(Coordinate-based change listings)
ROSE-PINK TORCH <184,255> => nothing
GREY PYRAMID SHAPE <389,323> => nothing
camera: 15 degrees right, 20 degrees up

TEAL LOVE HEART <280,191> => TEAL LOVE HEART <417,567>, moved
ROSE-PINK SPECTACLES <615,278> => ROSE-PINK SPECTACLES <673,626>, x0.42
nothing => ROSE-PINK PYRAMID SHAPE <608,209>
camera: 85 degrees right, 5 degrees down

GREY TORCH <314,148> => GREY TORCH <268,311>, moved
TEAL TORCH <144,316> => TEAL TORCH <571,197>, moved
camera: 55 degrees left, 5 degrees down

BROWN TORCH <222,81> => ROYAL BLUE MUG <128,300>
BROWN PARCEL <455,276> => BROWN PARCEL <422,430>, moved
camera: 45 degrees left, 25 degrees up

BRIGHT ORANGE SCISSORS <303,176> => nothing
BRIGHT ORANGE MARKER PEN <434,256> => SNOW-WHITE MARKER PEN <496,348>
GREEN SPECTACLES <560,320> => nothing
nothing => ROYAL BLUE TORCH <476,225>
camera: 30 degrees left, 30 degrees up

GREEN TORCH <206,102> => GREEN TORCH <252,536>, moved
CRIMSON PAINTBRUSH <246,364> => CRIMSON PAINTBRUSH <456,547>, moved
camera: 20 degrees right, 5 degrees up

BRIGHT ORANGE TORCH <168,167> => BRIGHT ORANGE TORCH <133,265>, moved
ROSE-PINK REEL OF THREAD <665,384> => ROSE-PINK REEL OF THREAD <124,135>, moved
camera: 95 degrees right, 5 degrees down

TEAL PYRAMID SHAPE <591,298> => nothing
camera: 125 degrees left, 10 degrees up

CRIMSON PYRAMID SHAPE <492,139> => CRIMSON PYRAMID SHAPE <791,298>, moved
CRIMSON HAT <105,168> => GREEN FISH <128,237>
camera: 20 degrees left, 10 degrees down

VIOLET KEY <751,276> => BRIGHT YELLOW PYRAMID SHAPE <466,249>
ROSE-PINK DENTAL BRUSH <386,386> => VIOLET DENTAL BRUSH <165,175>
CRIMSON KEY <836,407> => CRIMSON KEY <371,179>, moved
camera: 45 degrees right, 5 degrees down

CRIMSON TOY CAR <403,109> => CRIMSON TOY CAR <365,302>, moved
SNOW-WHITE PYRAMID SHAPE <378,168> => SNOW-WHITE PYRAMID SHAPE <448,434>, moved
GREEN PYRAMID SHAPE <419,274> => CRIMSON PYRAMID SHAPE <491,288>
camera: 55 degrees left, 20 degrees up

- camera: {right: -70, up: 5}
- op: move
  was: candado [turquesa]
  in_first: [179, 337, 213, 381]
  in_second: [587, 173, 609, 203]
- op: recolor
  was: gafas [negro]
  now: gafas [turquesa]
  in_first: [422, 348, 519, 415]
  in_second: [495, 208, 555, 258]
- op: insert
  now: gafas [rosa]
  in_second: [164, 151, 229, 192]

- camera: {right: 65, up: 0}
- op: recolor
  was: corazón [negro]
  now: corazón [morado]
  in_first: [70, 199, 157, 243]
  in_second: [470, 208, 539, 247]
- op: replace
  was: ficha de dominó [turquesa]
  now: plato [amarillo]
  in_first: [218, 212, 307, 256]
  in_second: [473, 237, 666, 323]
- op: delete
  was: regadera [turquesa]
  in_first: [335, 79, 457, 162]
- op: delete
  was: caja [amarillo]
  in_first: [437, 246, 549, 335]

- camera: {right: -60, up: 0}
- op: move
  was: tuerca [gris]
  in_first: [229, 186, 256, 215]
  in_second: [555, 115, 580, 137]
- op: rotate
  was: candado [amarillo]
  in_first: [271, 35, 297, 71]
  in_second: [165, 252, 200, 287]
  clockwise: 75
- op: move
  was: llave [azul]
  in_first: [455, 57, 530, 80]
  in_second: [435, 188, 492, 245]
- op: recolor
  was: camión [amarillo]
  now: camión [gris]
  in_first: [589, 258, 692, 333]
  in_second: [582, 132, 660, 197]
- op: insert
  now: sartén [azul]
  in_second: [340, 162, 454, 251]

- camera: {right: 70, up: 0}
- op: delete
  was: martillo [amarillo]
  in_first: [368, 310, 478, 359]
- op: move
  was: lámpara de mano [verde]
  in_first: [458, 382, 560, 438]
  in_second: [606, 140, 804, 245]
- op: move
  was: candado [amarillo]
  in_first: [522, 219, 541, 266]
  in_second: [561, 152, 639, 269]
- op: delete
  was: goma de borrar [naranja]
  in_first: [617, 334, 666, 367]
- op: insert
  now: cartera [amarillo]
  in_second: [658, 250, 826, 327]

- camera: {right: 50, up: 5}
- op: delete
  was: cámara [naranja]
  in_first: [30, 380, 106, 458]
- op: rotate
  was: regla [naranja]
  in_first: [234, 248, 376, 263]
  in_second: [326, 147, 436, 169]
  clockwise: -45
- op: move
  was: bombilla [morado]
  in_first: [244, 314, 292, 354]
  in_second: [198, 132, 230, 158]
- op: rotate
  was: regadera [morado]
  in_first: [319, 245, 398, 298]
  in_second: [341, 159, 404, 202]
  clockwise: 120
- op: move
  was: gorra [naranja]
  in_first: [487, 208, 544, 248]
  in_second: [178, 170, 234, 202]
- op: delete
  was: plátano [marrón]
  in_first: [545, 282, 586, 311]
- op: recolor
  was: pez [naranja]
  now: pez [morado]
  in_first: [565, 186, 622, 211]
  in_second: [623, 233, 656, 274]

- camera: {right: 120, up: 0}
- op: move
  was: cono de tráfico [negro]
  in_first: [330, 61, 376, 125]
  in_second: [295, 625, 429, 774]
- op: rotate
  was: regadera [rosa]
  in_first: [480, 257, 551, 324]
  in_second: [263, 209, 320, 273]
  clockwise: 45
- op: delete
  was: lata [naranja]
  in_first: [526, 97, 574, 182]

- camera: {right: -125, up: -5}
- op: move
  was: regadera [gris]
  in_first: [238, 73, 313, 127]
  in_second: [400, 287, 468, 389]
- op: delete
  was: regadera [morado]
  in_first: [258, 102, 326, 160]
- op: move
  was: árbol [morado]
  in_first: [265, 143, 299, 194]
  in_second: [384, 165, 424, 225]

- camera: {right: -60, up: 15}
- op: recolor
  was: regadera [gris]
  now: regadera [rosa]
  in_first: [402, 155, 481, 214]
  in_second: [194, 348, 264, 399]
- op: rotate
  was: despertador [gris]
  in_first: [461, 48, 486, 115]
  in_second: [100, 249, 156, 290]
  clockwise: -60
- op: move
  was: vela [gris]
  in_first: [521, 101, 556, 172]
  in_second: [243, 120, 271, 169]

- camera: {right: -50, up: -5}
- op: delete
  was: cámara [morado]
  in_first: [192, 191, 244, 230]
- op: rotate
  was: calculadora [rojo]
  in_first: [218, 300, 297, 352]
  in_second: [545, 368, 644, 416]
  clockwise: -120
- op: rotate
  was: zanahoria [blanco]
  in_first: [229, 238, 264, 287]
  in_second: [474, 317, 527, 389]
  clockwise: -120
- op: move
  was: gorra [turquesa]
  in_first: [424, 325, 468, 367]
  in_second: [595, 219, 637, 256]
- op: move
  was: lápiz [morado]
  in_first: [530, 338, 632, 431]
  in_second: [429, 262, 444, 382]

Exercise details: Please give back the entries above, unchanged and complete.

Task response:
ROSE-PINK TORCH <184,255> => nothing
GREY PYRAMID SHAPE <389,323> => nothing
camera: 15 degrees right, 20 degrees up

TEAL LOVE HEART <280,191> => TEAL LOVE HEART <417,567>, moved
ROSE-PINK SPECTACLES <615,278> => ROSE-PINK SPECTACLES <673,626>, x0.42
nothing => ROSE-PINK PYRAMID SHAPE <608,209>
camera: 85 degrees right, 5 degrees down

GREY TORCH <314,148> => GREY TORCH <268,311>, moved
TEAL TORCH <144,316> => TEAL TORCH <571,197>, moved
camera: 55 degrees left, 5 degrees down

BROWN TORCH <222,81> => ROYAL BLUE MUG <128,300>
BROWN PARCEL <455,276> => BROWN PARCEL <422,430>, moved
camera: 45 degrees left, 25 degrees up

BRIGHT ORANGE SCISSORS <303,176> => nothing
BRIGHT ORANGE MARKER PEN <434,256> => SNOW-WHITE MARKER PEN <496,348>
GREEN SPECTACLES <560,320> => nothing
nothing => ROYAL BLUE TORCH <476,225>
camera: 30 degrees left, 30 degrees up

GREEN TORCH <206,102> => GREEN TORCH <252,536>, moved
CRIMSON PAINTBRUSH <246,364> => CRIMSON PAINTBRUSH <456,547>, moved
camera: 20 degrees right, 5 degrees up

BRIGHT ORANGE TORCH <168,167> => BRIGHT ORANGE TORCH <133,265>, moved
ROSE-PINK REEL OF THREAD <665,384> => ROSE-PINK REEL OF THREAD <124,135>, moved
camera: 95 degrees right, 5 degrees down

TEAL PYRAMID SHAPE <591,298> => nothing
camera: 125 degrees left, 10 degrees up

CRIMSON PYRAMID SHAPE <492,139> => CRIMSON PYRAMID SHAPE <791,298>, moved
CRIMSON HAT <105,168> => GREEN FISH <128,237>
camera: 20 degrees left, 10 degrees down

VIOLET KEY <751,276> => BRIGHT YELLOW PYRAMID SHAPE <466,249>
ROSE-PINK DENTAL BRUSH <386,386> => VIOLET DENTAL BRUSH <165,175>
CRIMSON KEY <836,407> => CRIMSON KEY <371,179>, moved
camera: 45 degrees right, 5 degrees down

CRIMSON TOY CAR <403,109> => CRIMSON TOY CAR <365,302>, moved
SNOW-WHITE PYRAMID SHAPE <378,168> => SNOW-WHITE PYRAMID SHAPE <448,434>, moved
GREEN PYRAMID SHAPE <419,274> => CRIMSON PYRAMID SHAPE <491,288>
camera: 55 degrees left, 20 degrees up

- camera: {right: -70, up: 5}
- op: move
  was: candado [turquesa]
  in_first: [179, 337, 213, 381]
  in_second: [587, 173, 609, 203]
- op: recolor
  was: gafas [negro]
  now: gafas [turquesa]
  in_first: [422, 348, 519, 415]
  in_second: [495, 208, 555, 258]
- op: insert
  now: gafas [rosa]
  in_second: [164, 151, 229, 192]

- camera: {right: 65, up: 0}
- op: recolor
  was: corazón [negro]
  now: corazón [morado]
  in_first: [70, 199, 157, 243]
  in_second: [470, 208, 539, 247]
- op: replace
  was: ficha de dominó [turquesa]
  now: plato [amarillo]
  in_first: [218, 212, 307, 256]
  in_second: [473, 237, 666, 323]
- op: delete
  was: regadera [turquesa]
  in_first: [335, 79, 457, 162]
- op: delete
  was: caja [amarillo]
  in_first: [437, 246, 549, 335]

- camera: {right: -60, up: 0}
- op: move
  was: tuerca [gris]
  in_first: [229, 186, 256, 215]
  in_second: [555, 115, 580, 137]
- op: rotate
  was: candado [amarillo]
  in_first: [271, 35, 297, 71]
  in_second: [165, 252, 200, 287]
  clockwise: 75
- op: move
  was: llave [azul]
  in_first: [455, 57, 530, 80]
  in_second: [435, 188, 492, 245]
- op: recolor
  was: camión [amarillo]
  now: camión [gris]
  in_first: [589, 258, 692, 333]
  in_second: [582, 132, 660, 197]
- op: insert
  now: sartén [azul]
  in_second: [340, 162, 454, 251]

- camera: {right: 70, up: 0}
- op: delete
  was: martillo [amarillo]
  in_first: [368, 310, 478, 359]
- op: move
  was: lámpara de mano [verde]
  in_first: [458, 382, 560, 438]
  in_second: [606, 140, 804, 245]
- op: move
  was: candado [amarillo]
  in_first: [522, 219, 541, 266]
  in_second: [561, 152, 639, 269]
- op: delete
  was: goma de borrar [naranja]
  in_first: [617, 334, 666, 367]
- op: insert
  now: cartera [amarillo]
  in_second: [658, 250, 826, 327]

- camera: {right: 50, up: 5}
- op: delete
  was: cámara [naranja]
  in_first: [30, 380, 106, 458]
- op: rotate
  was: regla [naranja]
  in_first: [234, 248, 376, 263]
  in_second: [326, 147, 436, 169]
  clockwise: -45
- op: move
  was: bombilla [morado]
  in_first: [244, 314, 292, 354]
  in_second: [198, 132, 230, 158]
- op: rotate
  was: regadera [morado]
  in_first: [319, 245, 398, 298]
  in_second: [341, 159, 404, 202]
  clockwise: 120
- op: move
  was: gorra [naranja]
  in_first: [487, 208, 544, 248]
  in_second: [178, 170, 234, 202]
- op: delete
  was: plátano [marrón]
  in_first: [545, 282, 586, 311]
- op: recolor
  was: pez [naranja]
  now: pez [morado]
  in_first: [565, 186, 622, 211]
  in_second: [623, 233, 656, 274]

- camera: {right: 120, up: 0}
- op: move
  was: cono de tráfico [negro]
  in_first: [330, 61, 376, 125]
  in_second: [295, 625, 429, 774]
- op: rotate
  was: regadera [rosa]
  in_first: [480, 257, 551, 324]
  in_second: [263, 209, 320, 273]
  clockwise: 45
- op: delete
  was: lata [naranja]
  in_first: [526, 97, 574, 182]

- camera: {right: -125, up: -5}
- op: move
  was: regadera [gris]
  in_first: [238, 73, 313, 127]
  in_second: [400, 287, 468, 389]
- op: delete
  was: regadera [morado]
  in_first: [258, 102, 326, 160]
- op: move
  was: árbol [morado]
  in_first: [265, 143, 299, 194]
  in_second: [384, 165, 424, 225]

- camera: {right: -60, up: 15}
- op: recolor
  was: regadera [gris]
  now: regadera [rosa]
  in_first: [402, 155, 481, 214]
  in_second: [194, 348, 264, 399]
- op: rotate
  was: despertador [gris]
  in_first: [461, 48, 486, 115]
  in_second: [100, 249, 156, 290]
  clockwise: -60
- op: move
  was: vela [gris]
  in_first: [521, 101, 556, 172]
  in_second: [243, 120, 271, 169]

- camera: {right: -50, up: -5}
- op: delete
  was: cámara [morado]
  in_first: [192, 191, 244, 230]
- op: rotate
  was: calculadora [rojo]
  in_first: [218, 300, 297, 352]
  in_second: [545, 368, 644, 416]
  clockwise: -120
- op: rotate
  was: zanahoria [blanco]
  in_first: [229, 238, 264, 287]
  in_second: [474, 317, 527, 389]
  clockwise: -120
- op: move
  was: gorra [turquesa]
  in_first: [424, 325, 468, 367]
  in_second: [595, 219, 637, 256]
- op: move
  was: lápiz [morado]
  in_first: [530, 338, 632, 431]
  in_second: [429, 262, 444, 382]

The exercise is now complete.